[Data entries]
=== Begin Enclosure ===
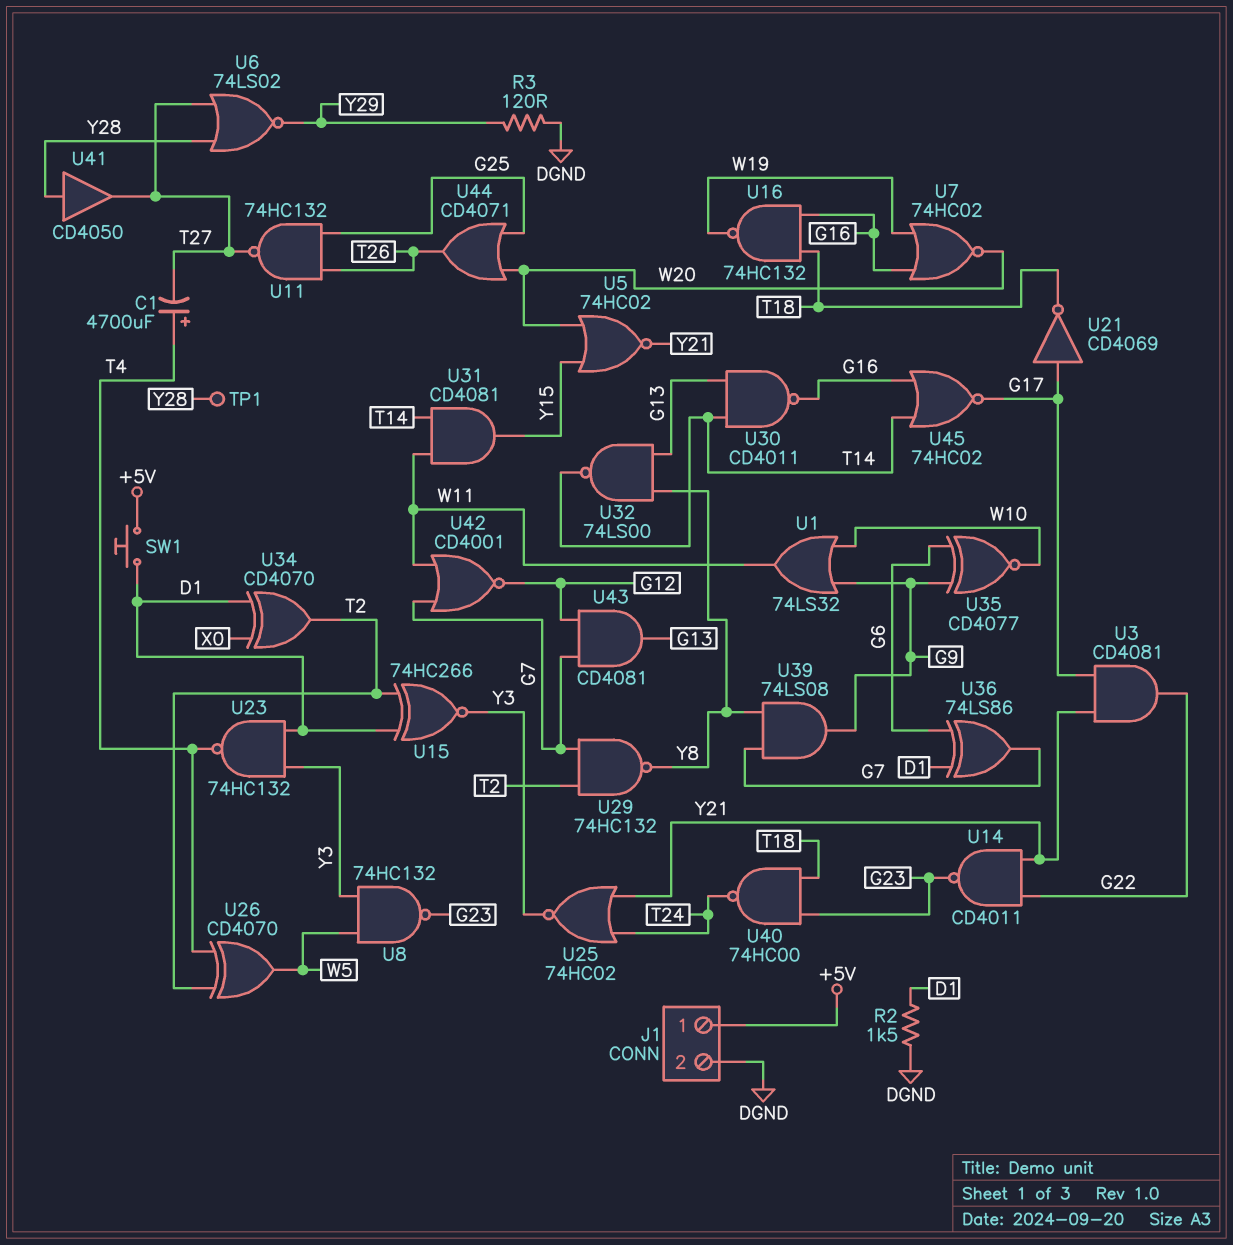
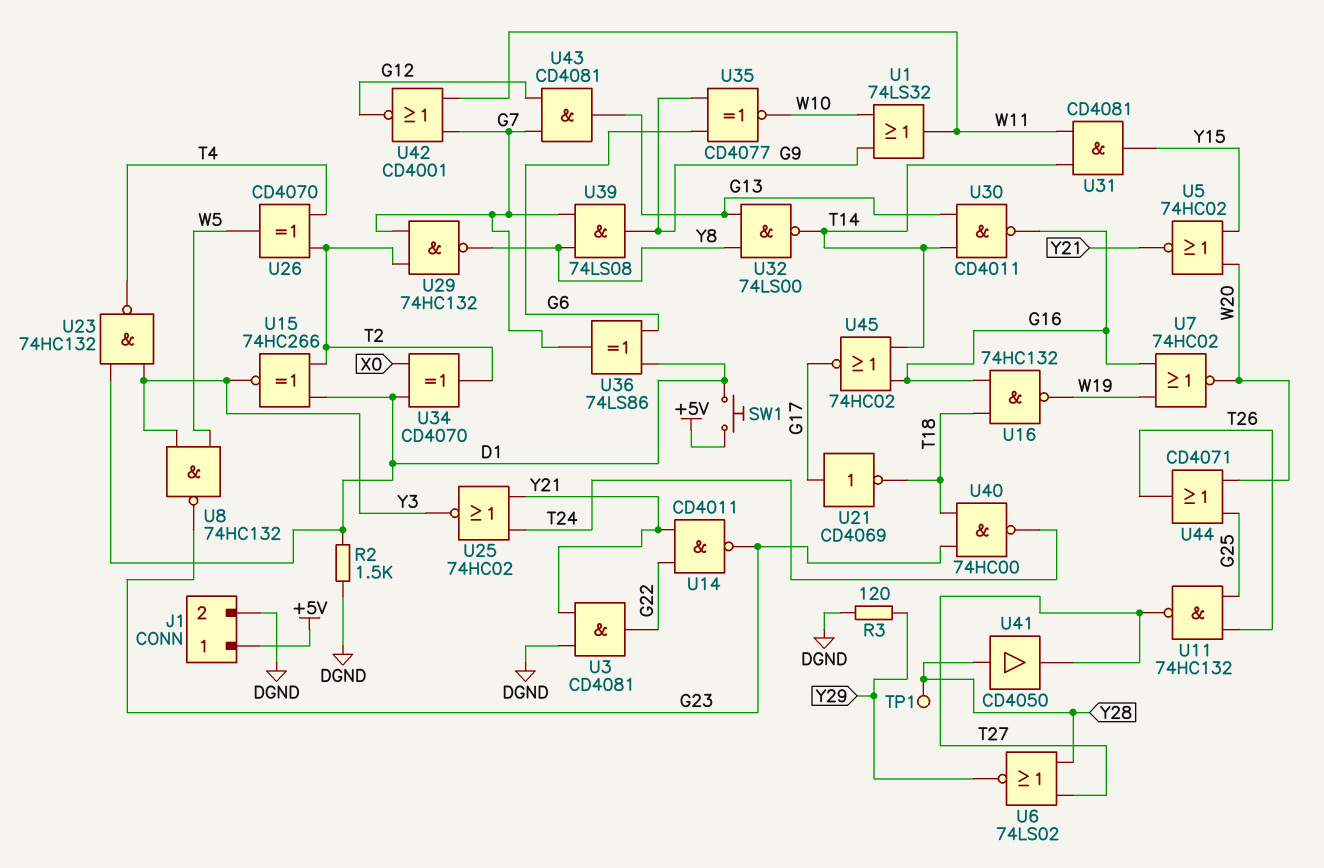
C1: 4700uF (plus T4, minus T27) -> none
U3: AND CD4081 (in G17, in Y21, out G22) -> AND CD4081 (in DGND, in Y21, out G22)

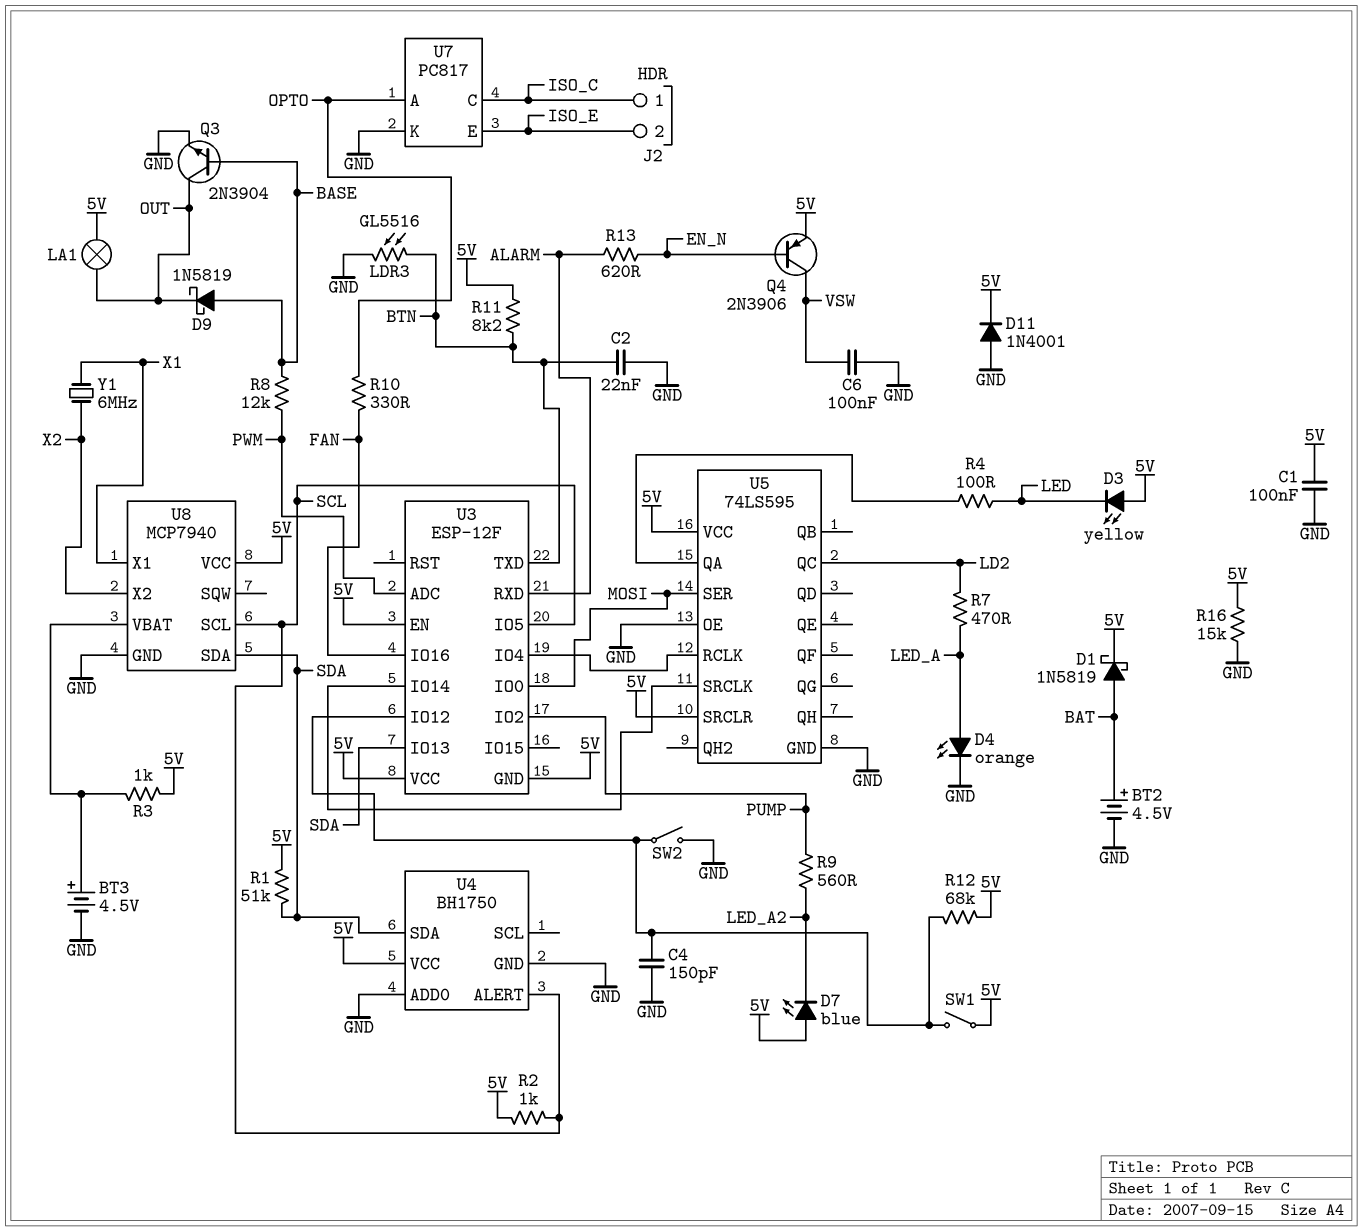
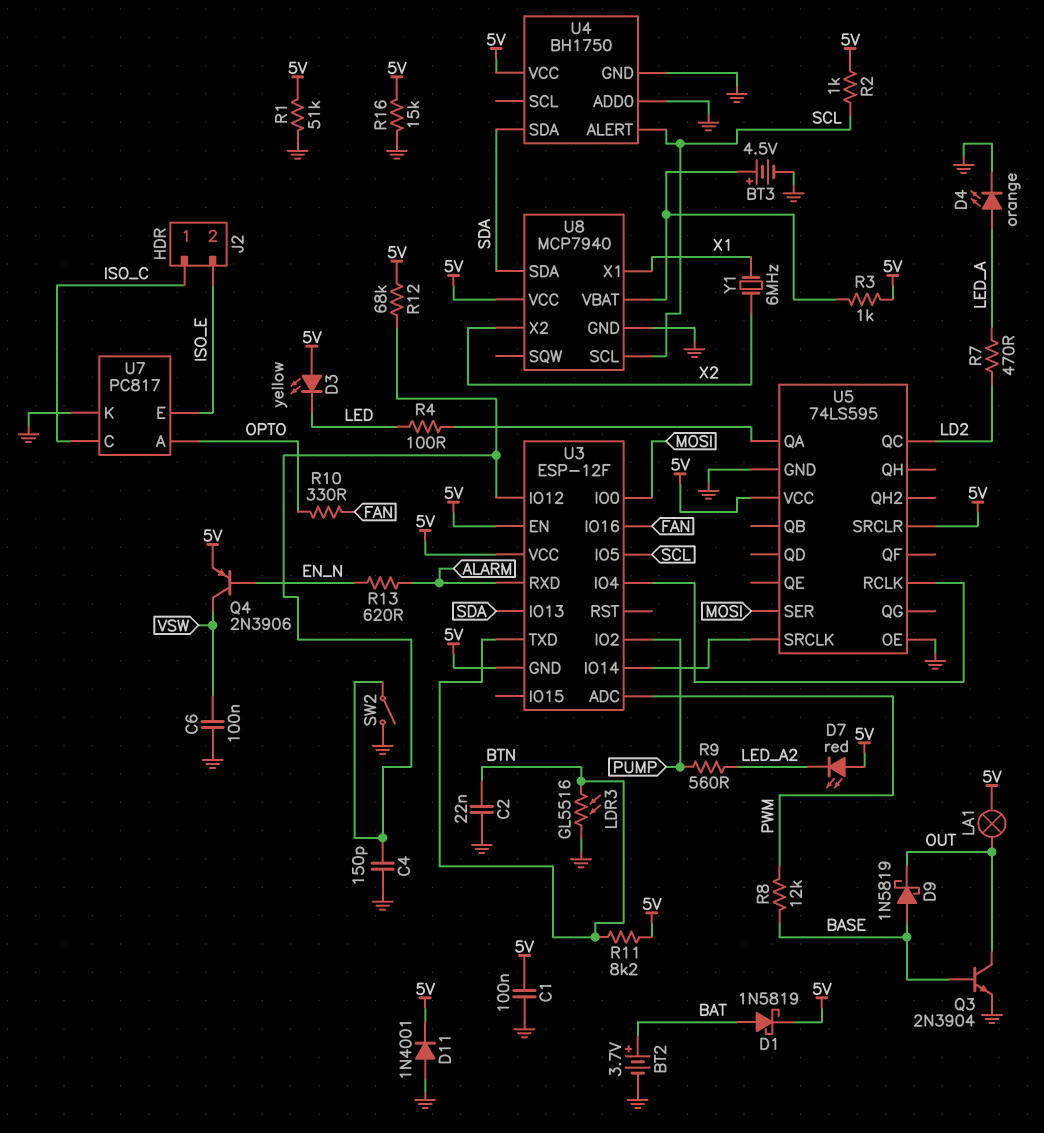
BT2: 4.5V (plus BAT, minus GND) -> 3.7V (plus BAT, minus GND)
D7: LED blue (A 5V, K LED_A2) -> LED red (A 5V, K LED_A2)
R1: 51k (5V, SDA) -> 51k (5V, GND)
SW1: switch (5V, U3/IO12) -> none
=== End Enclosure ===
TASK BRIEF: Set down the records above word for word, from the first line through the line containing "R1: 51k (5V, SDA) -> 51k (5V, GND)", both included; leave out the pictures.

EXERCISE ANSWER:
C1: 4700uF (plus T4, minus T27) -> none
U3: AND CD4081 (in G17, in Y21, out G22) -> AND CD4081 (in DGND, in Y21, out G22)

BT2: 4.5V (plus BAT, minus GND) -> 3.7V (plus BAT, minus GND)
D7: LED blue (A 5V, K LED_A2) -> LED red (A 5V, K LED_A2)
R1: 51k (5V, SDA) -> 51k (5V, GND)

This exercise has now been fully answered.